→ **RECORD EXTRACTS**
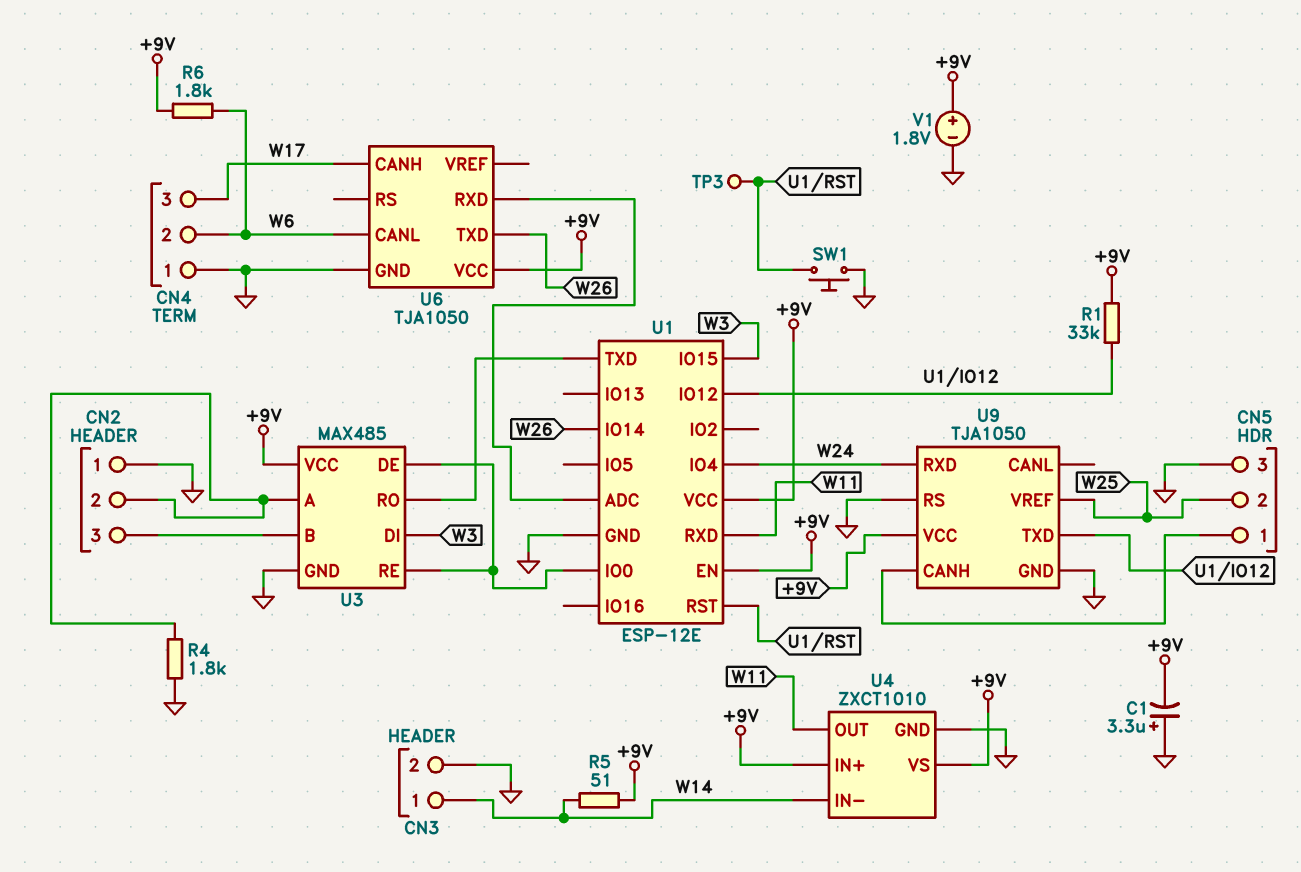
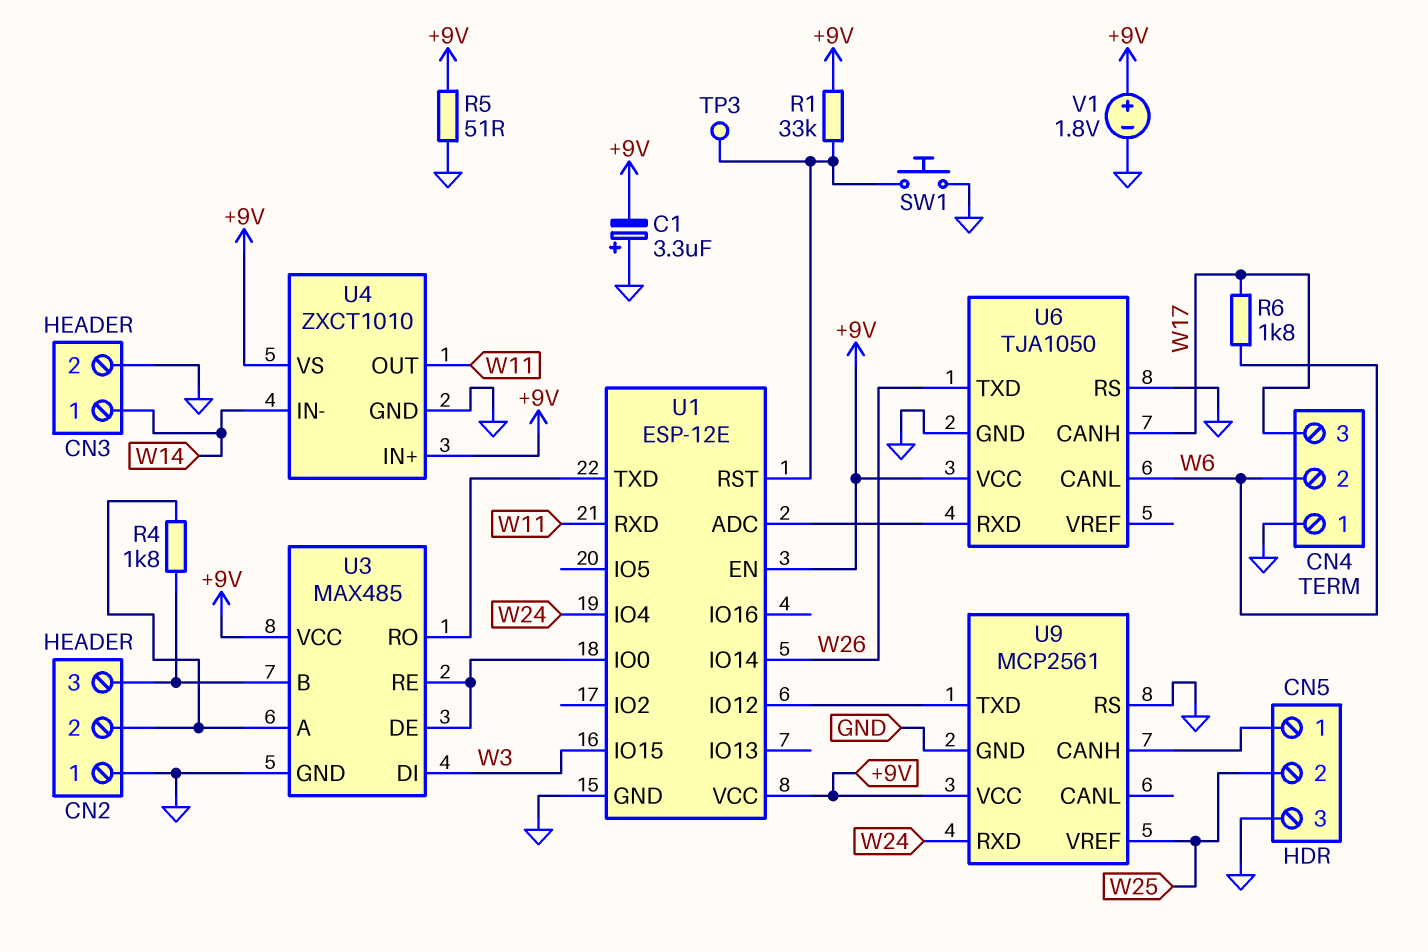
R1: 33k (+9V, U1/IO12) -> 33k (+9V, U1/RST)
R4: 1.8k (CN2/2, GND) -> 1.8k (CN2/2, CN2/3)
R5: 51 (+9V, W14) -> 51 (+9V, GND)
R6: 1.8k (+9V, W6) -> 1.8k (W6, W17)
U6 pin RS: none -> GND
U9: TJA1050 -> MCP2561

→ **WORK REQUEST**
The records above are to be transcribed in full, with images omitted.

→ **RESPONSE TO THIS TASK**
R1: 33k (+9V, U1/IO12) -> 33k (+9V, U1/RST)
R4: 1.8k (CN2/2, GND) -> 1.8k (CN2/2, CN2/3)
R5: 51 (+9V, W14) -> 51 (+9V, GND)
R6: 1.8k (+9V, W6) -> 1.8k (W6, W17)
U6 pin RS: none -> GND
U9: TJA1050 -> MCP2561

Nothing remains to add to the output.